- YOUR GOAL: Repeat exactly the lines from the start of the entries below through the line containing "camera: 20 degrees left, 5 degrees down". Omit the rest.

Object state change records:
- Opening Delimiter -
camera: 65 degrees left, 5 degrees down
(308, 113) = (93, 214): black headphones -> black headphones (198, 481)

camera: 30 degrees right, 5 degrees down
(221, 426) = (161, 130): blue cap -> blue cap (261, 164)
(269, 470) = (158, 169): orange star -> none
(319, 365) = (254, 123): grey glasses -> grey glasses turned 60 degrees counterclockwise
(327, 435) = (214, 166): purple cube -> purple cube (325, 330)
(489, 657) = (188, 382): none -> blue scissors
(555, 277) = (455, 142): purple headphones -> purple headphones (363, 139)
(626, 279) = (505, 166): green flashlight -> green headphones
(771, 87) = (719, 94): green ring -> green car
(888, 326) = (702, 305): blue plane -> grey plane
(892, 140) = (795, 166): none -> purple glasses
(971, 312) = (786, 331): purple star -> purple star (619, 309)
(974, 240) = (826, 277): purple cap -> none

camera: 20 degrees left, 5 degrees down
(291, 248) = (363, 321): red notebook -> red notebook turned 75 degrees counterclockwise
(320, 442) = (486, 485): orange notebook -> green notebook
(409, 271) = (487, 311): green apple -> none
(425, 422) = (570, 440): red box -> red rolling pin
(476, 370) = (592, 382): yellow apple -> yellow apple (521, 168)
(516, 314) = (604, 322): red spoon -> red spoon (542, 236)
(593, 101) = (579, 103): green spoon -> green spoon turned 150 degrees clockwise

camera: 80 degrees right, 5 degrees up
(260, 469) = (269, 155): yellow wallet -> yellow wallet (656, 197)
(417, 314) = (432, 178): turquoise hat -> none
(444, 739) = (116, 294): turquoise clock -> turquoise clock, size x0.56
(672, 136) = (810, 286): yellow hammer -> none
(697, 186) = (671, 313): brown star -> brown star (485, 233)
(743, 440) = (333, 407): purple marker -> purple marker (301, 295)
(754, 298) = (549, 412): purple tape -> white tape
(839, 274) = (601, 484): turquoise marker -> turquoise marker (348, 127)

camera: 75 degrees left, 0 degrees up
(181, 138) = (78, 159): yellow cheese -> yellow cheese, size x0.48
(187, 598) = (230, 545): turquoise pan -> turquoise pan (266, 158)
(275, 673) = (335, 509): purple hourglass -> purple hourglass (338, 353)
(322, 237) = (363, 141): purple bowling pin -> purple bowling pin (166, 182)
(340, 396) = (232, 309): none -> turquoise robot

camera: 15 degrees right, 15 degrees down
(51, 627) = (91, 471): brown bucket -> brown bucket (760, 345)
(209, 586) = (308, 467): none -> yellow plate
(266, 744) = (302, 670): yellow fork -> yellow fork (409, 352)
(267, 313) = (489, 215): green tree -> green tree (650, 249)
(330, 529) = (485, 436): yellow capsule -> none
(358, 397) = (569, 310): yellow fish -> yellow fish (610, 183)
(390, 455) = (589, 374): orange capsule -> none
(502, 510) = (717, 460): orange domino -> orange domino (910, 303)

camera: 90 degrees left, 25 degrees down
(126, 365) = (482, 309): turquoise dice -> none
- Closing Delimiter -
- RESULT FOR THIS EXERCISE:
camera: 65 degrees left, 5 degrees down
(308, 113) = (93, 214): black headphones -> black headphones (198, 481)

camera: 30 degrees right, 5 degrees down
(221, 426) = (161, 130): blue cap -> blue cap (261, 164)
(269, 470) = (158, 169): orange star -> none
(319, 365) = (254, 123): grey glasses -> grey glasses turned 60 degrees counterclockwise
(327, 435) = (214, 166): purple cube -> purple cube (325, 330)
(489, 657) = (188, 382): none -> blue scissors
(555, 277) = (455, 142): purple headphones -> purple headphones (363, 139)
(626, 279) = (505, 166): green flashlight -> green headphones
(771, 87) = (719, 94): green ring -> green car
(888, 326) = (702, 305): blue plane -> grey plane
(892, 140) = (795, 166): none -> purple glasses
(971, 312) = (786, 331): purple star -> purple star (619, 309)
(974, 240) = (826, 277): purple cap -> none

camera: 20 degrees left, 5 degrees down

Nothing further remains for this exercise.